> [Activity]:
Could you transcribe the entries below exactly, starting at the line that contains "green can: 5 -> 6" and stopping at the last line, without any pictures?

Top of Data for analysis

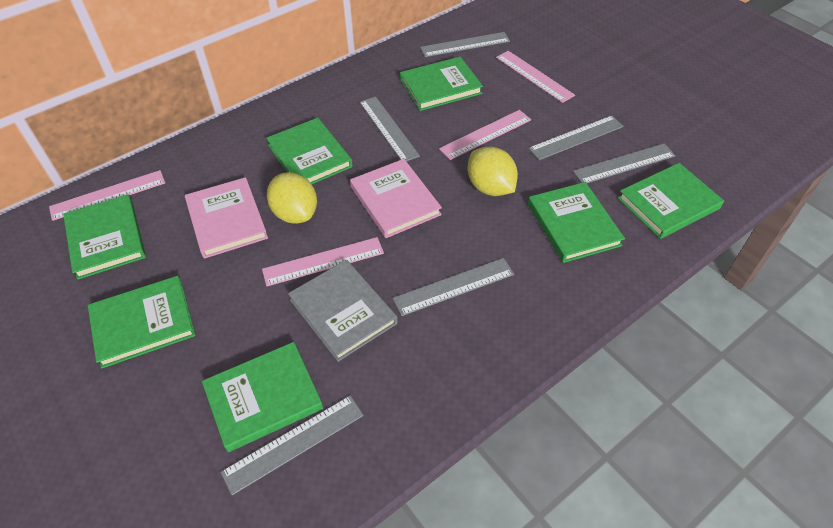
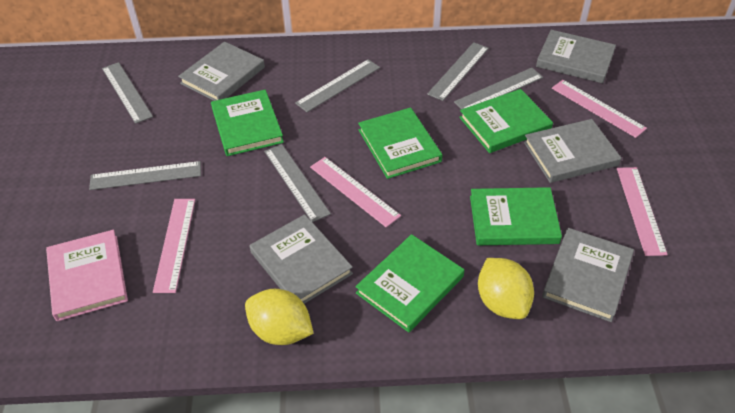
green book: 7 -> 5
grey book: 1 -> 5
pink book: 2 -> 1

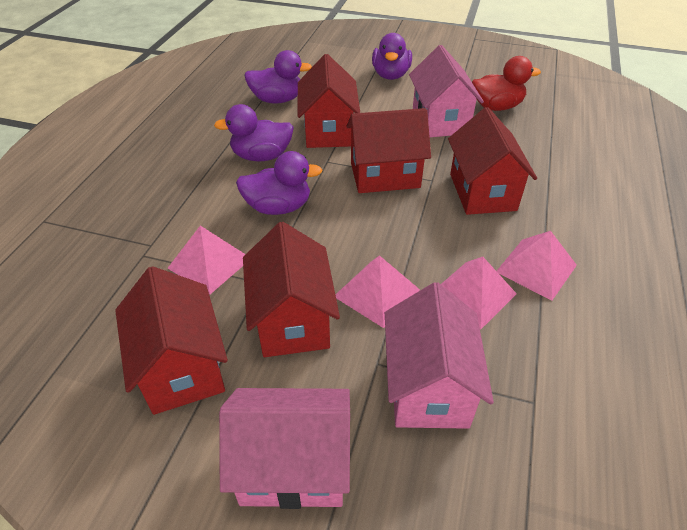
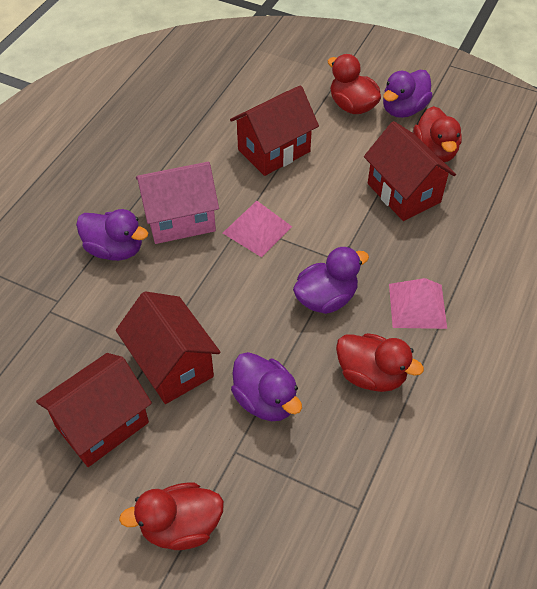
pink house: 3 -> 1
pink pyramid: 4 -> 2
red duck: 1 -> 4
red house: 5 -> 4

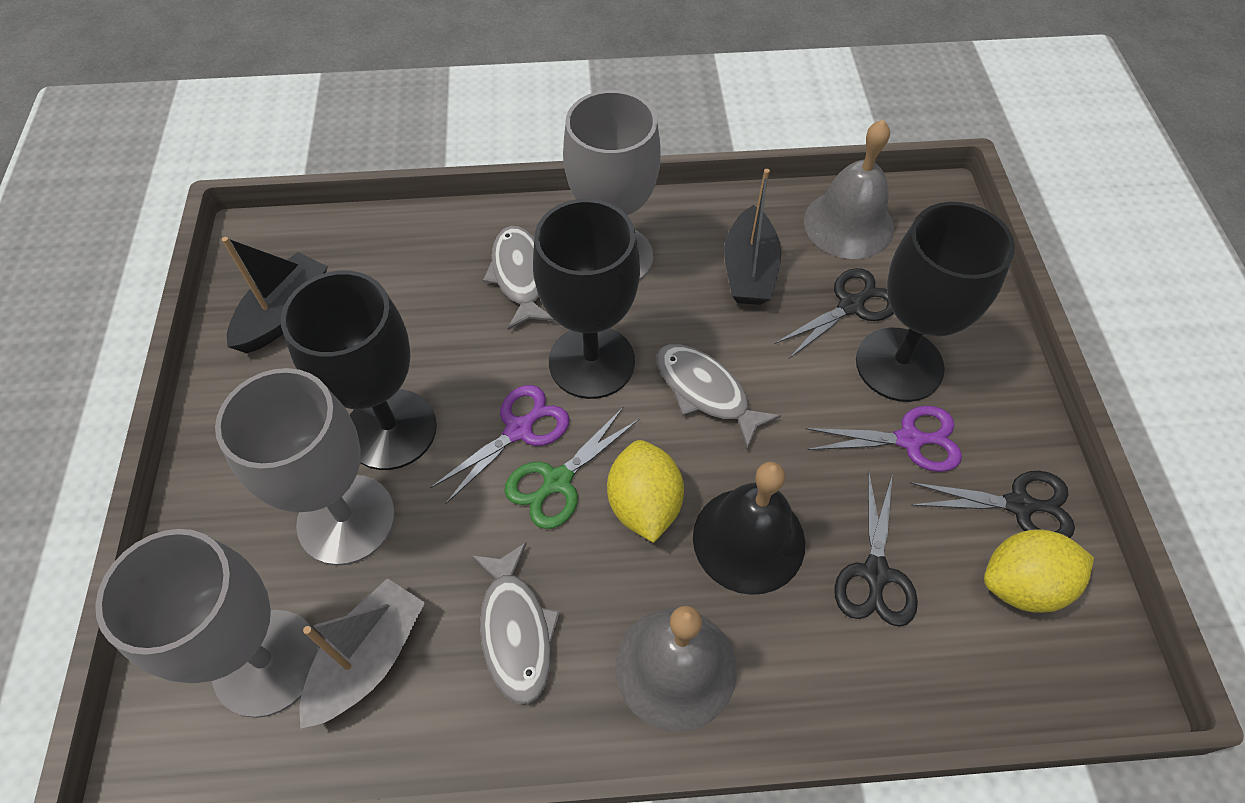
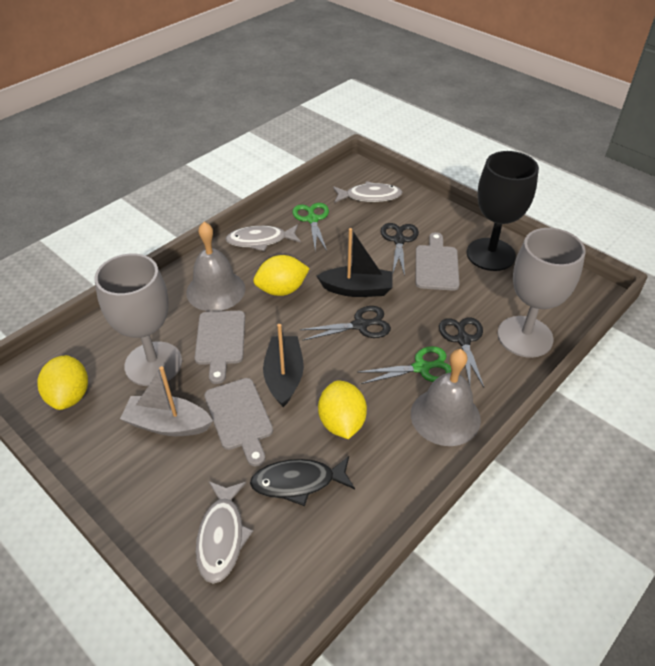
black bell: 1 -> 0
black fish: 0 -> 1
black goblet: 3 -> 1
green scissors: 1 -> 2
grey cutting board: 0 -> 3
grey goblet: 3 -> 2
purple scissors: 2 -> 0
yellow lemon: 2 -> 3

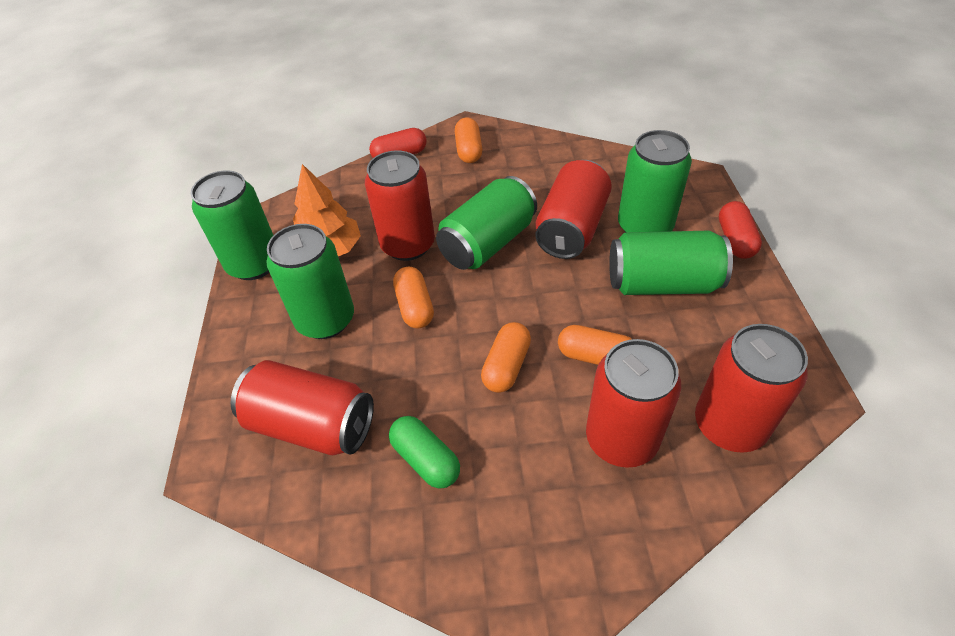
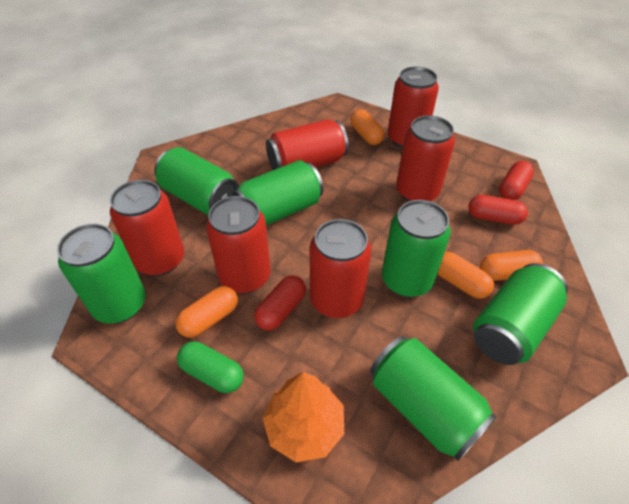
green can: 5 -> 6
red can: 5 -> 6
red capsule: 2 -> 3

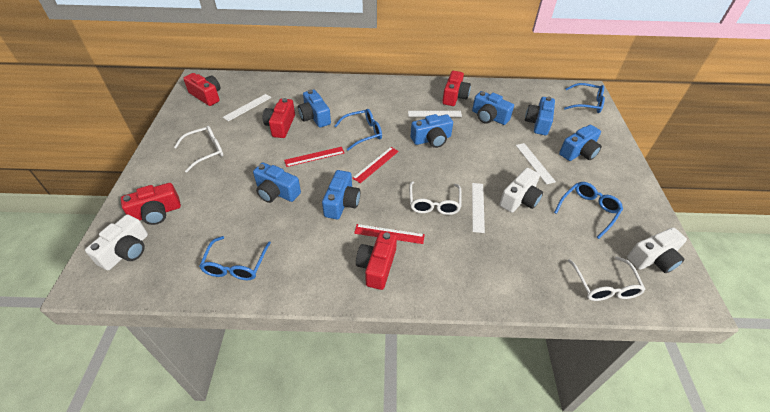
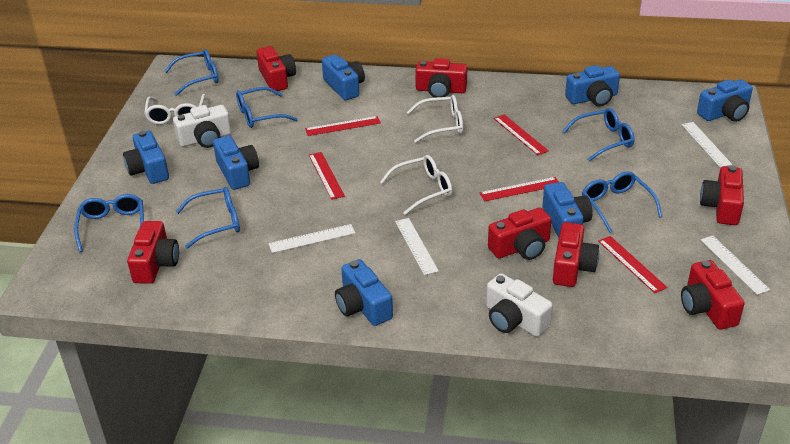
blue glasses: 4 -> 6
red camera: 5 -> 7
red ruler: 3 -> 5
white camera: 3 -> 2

Bottom of Data for analysis

> [Your response]:
green can: 5 -> 6
red can: 5 -> 6
red capsule: 2 -> 3

blue glasses: 4 -> 6
red camera: 5 -> 7
red ruler: 3 -> 5
white camera: 3 -> 2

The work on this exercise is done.